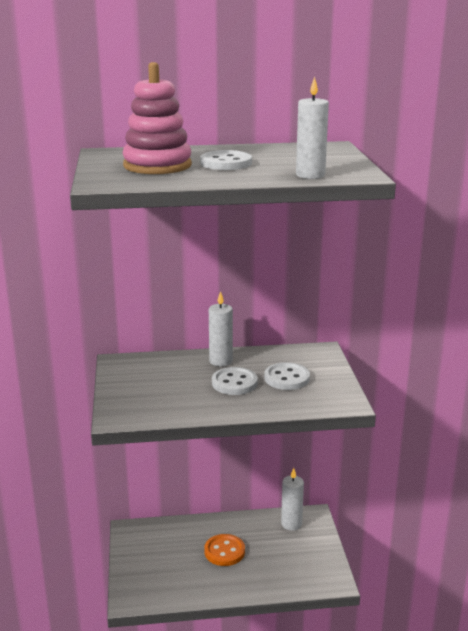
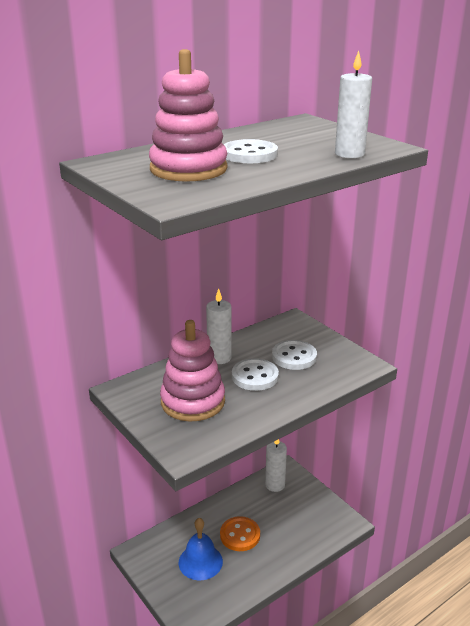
camera: 30 degrees left, 5 degrees up
none -> pink stacking toy [160,320,225,422]
none -> blue bell [179,518,223,581]

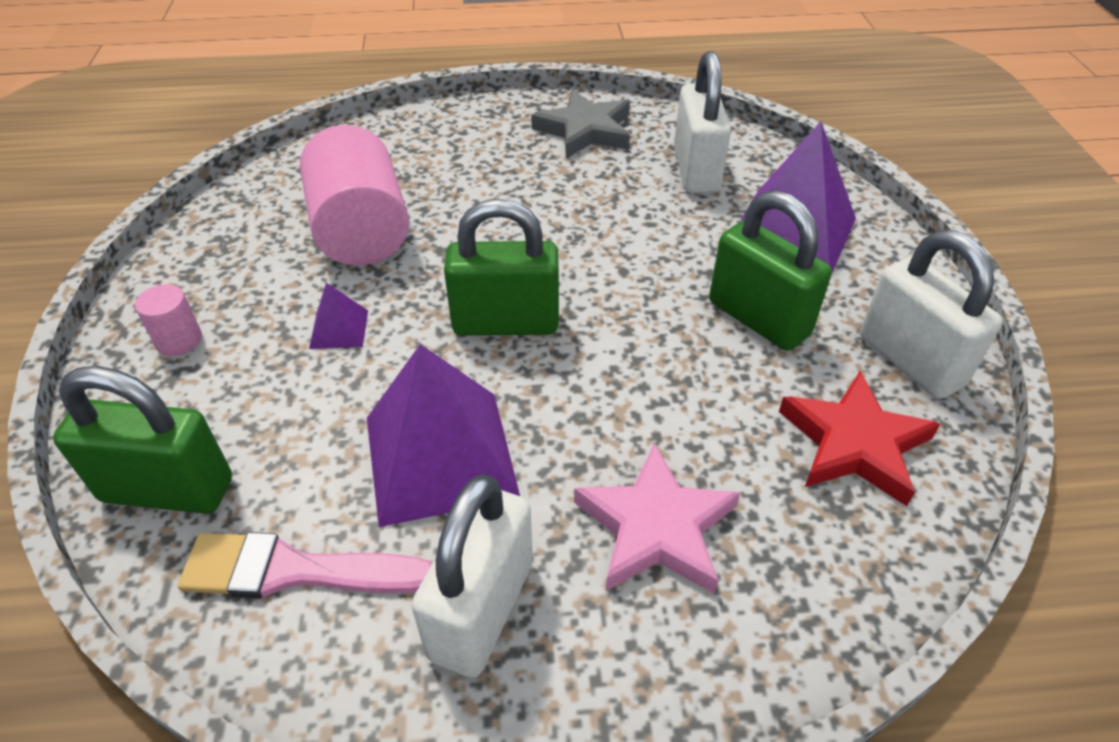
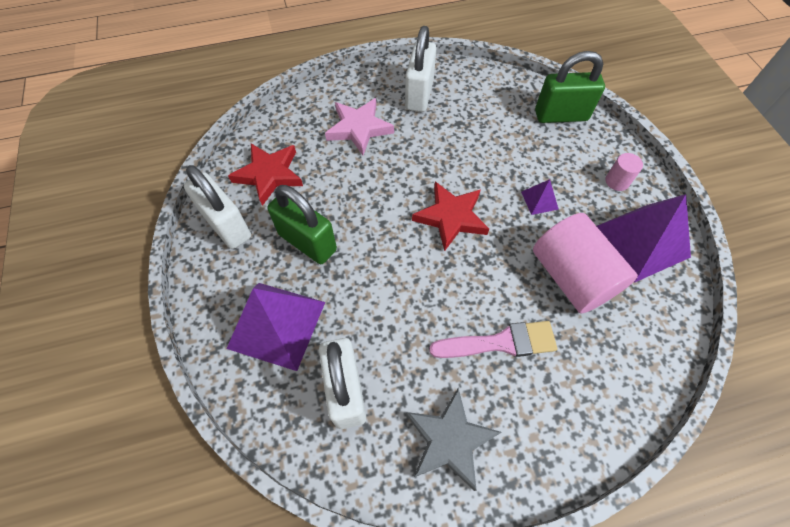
camera: 170 degrees right, 15 degrees up
pink brush [178,532,432,599] -> pink brush moved to [429,321,557,358]
purple pyramid [367,344,520,527] -> purple pyramid moved to [597,194,691,283]
green padlock [444,199,559,336] -> red star [412,182,489,252]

* _PROBLEM TO SOLVE_: Only lines with the word "none" are wanted, so copy each one from the records.

* _RESPONSE FOR THIS EXERCISE_:
none -> pink stacking toy [160,320,225,422]
none -> blue bell [179,518,223,581]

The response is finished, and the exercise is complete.